__Activity__.
Using only the entries below, copy exactly the lines that begin at the one with "red bucket [305,98,353,158] -> none" and end at the one with "none -> red bucket [752,251,831,333]", both included. Drop the pictures.

=====

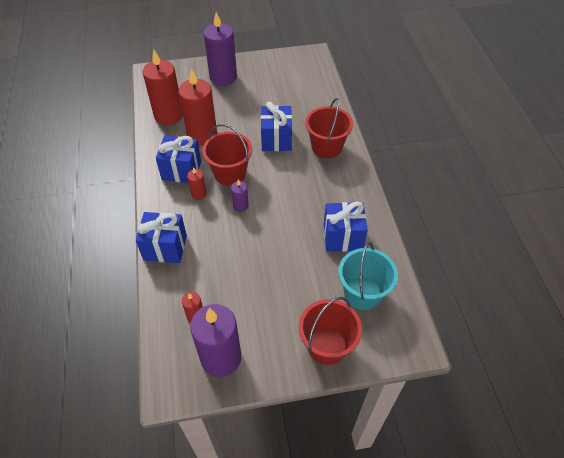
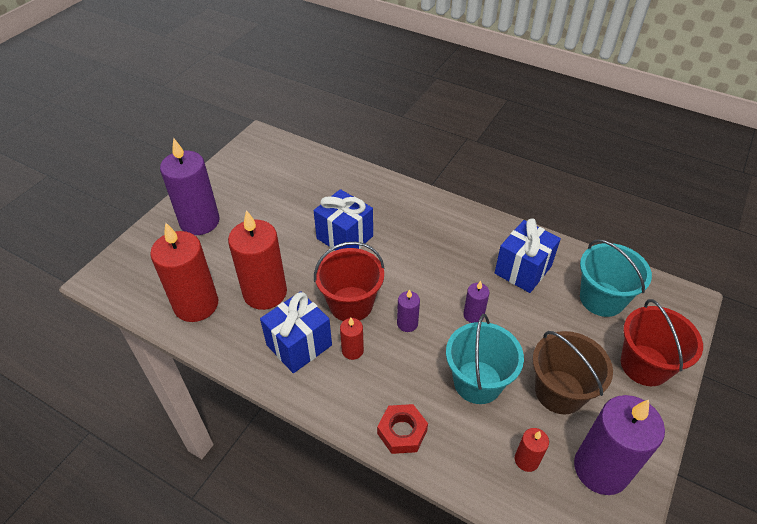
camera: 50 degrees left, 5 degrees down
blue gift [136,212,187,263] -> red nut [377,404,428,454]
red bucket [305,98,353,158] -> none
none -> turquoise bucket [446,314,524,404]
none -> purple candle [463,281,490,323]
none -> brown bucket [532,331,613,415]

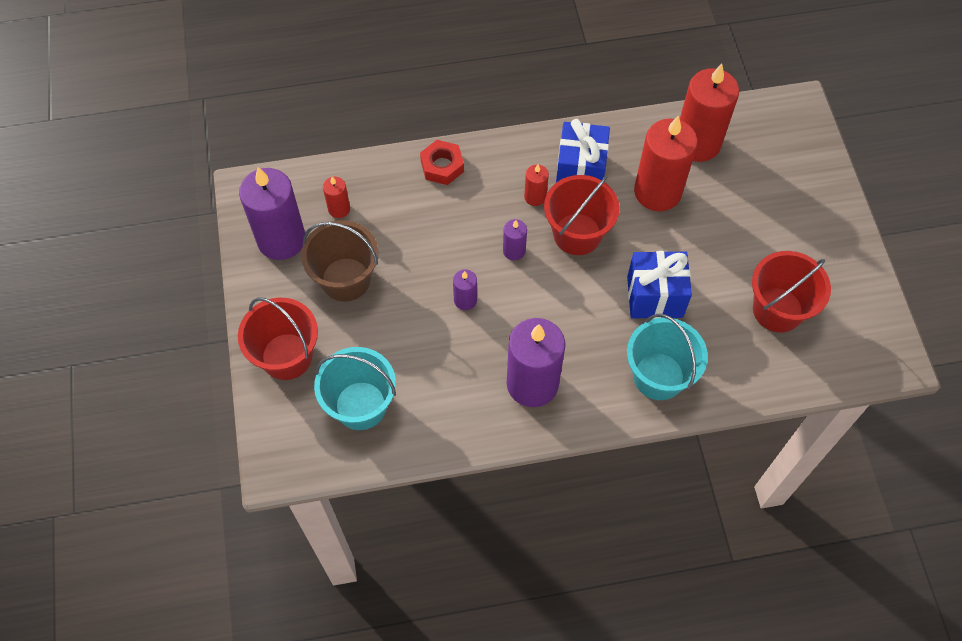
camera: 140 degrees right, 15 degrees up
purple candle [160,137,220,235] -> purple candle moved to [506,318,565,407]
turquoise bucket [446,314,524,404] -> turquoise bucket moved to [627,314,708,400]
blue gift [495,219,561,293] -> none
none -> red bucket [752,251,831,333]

=====

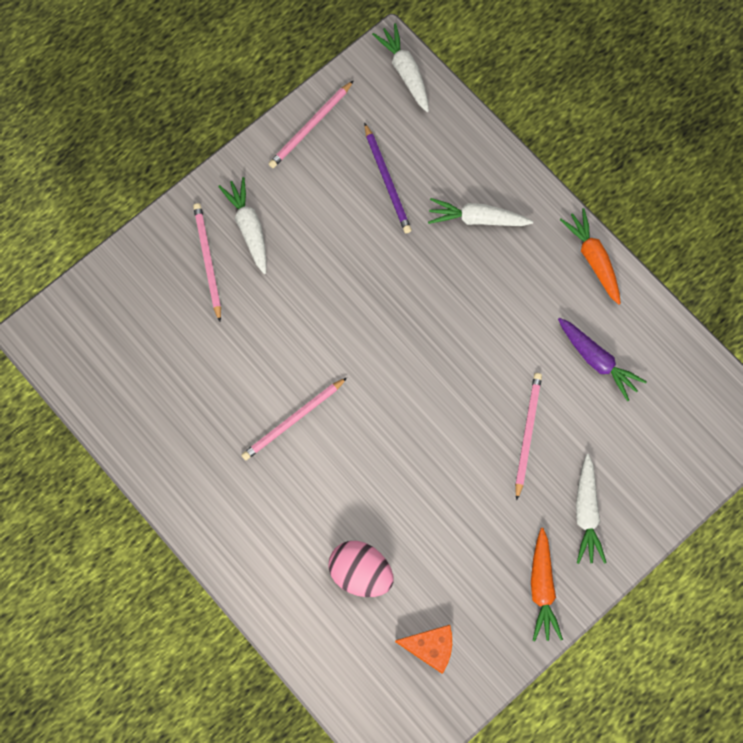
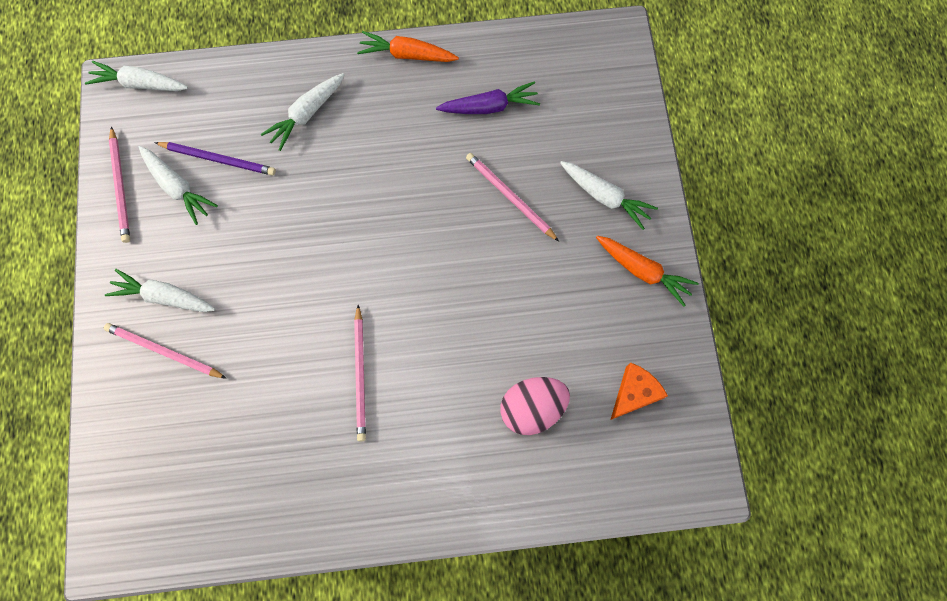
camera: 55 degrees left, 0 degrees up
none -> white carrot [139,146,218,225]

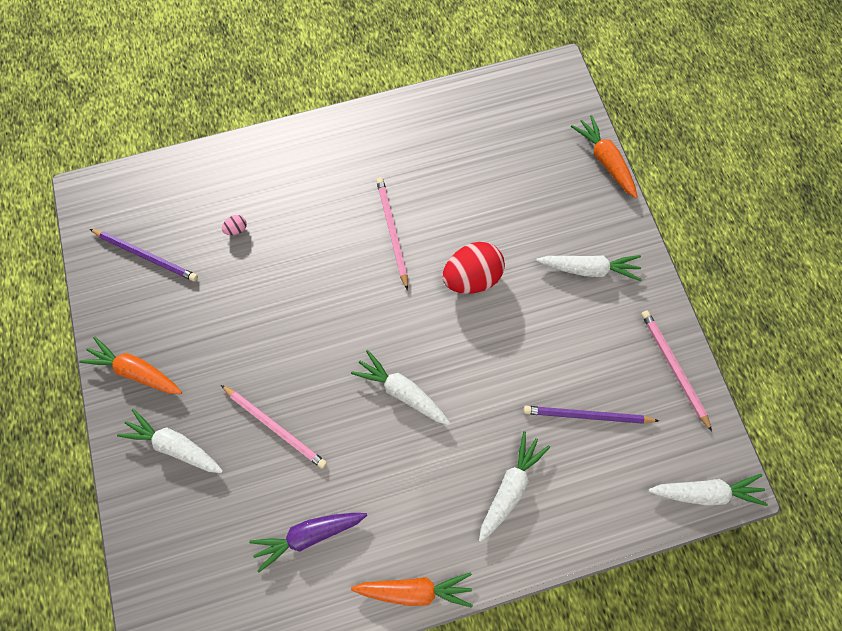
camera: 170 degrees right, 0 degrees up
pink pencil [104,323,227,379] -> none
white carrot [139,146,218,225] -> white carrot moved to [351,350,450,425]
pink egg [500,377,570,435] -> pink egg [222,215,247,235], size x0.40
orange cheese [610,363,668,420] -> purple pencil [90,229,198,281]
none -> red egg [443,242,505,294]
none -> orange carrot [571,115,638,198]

=====

__Exercise solution__.
red bucket [305,98,353,158] -> none
none -> turquoise bucket [446,314,524,404]
none -> purple candle [463,281,490,323]
none -> brown bucket [532,331,613,415]

camera: 140 degrees right, 15 degrees up
purple candle [160,137,220,235] -> purple candle moved to [506,318,565,407]
turquoise bucket [446,314,524,404] -> turquoise bucket moved to [627,314,708,400]
blue gift [495,219,561,293] -> none
none -> red bucket [752,251,831,333]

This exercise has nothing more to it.